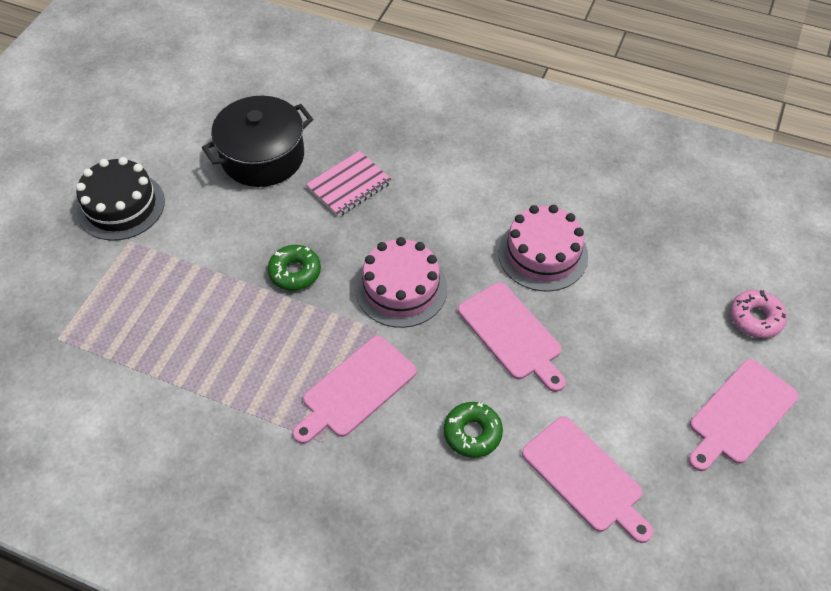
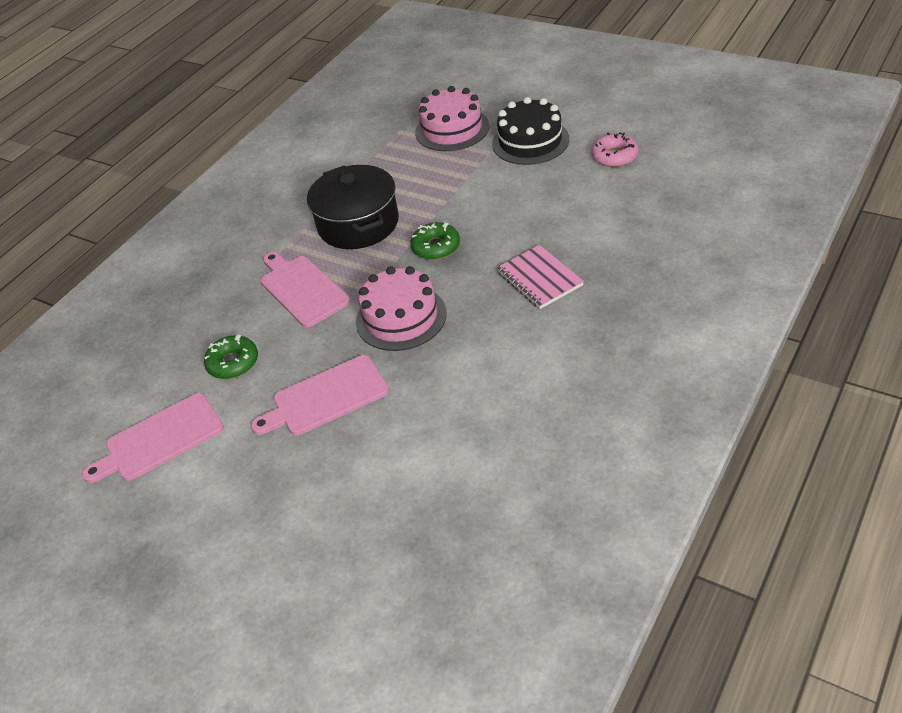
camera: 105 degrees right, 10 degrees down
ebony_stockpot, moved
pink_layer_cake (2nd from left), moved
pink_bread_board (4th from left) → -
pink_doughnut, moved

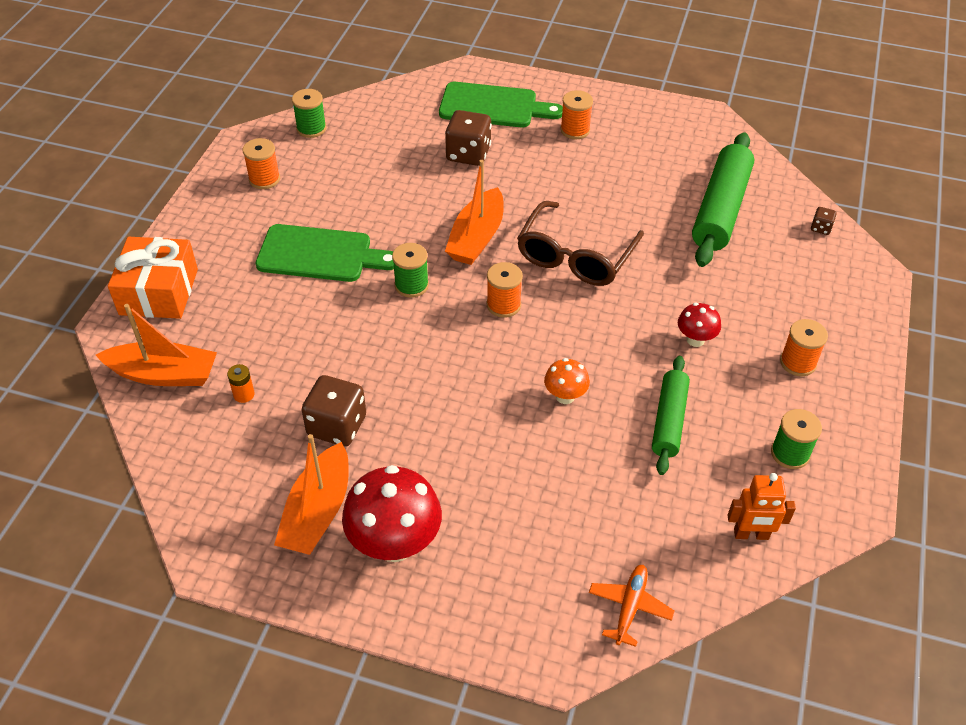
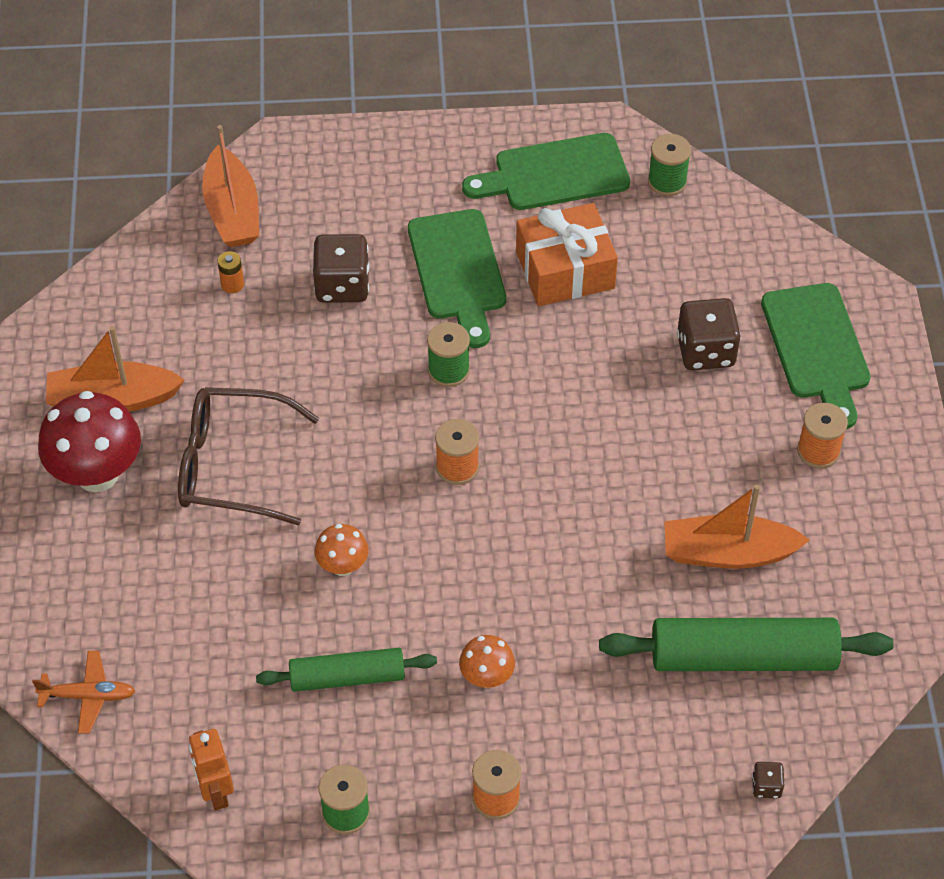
camera: 70 degrees right, 5 degrees up
bright_orange_wrapped_gift, moved
bright_orange_bobbin (1st from left) → emerald_bread_board (2nd from left)
dark_brown_dice (1st from left), moved
bright_orange_boat (3rd from left), moved
dark_brown_eyeglasses, moved
crimson_fungus (2nd from left) → bright_orange_fungus (2nd from left)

**Task goal**
Your task is to quote exactly the lines from the one with "pink_layer_cake (2nd from left), moved" through the end of the material, both included, without reproducing any pictures.

**Output below**
pink_layer_cake (2nd from left), moved
pink_bread_board (4th from left) → -
pink_doughnut, moved

camera: 70 degrees right, 5 degrees up
bright_orange_wrapped_gift, moved
bright_orange_bobbin (1st from left) → emerald_bread_board (2nd from left)
dark_brown_dice (1st from left), moved
bright_orange_boat (3rd from left), moved
dark_brown_eyeglasses, moved
crimson_fungus (2nd from left) → bright_orange_fungus (2nd from left)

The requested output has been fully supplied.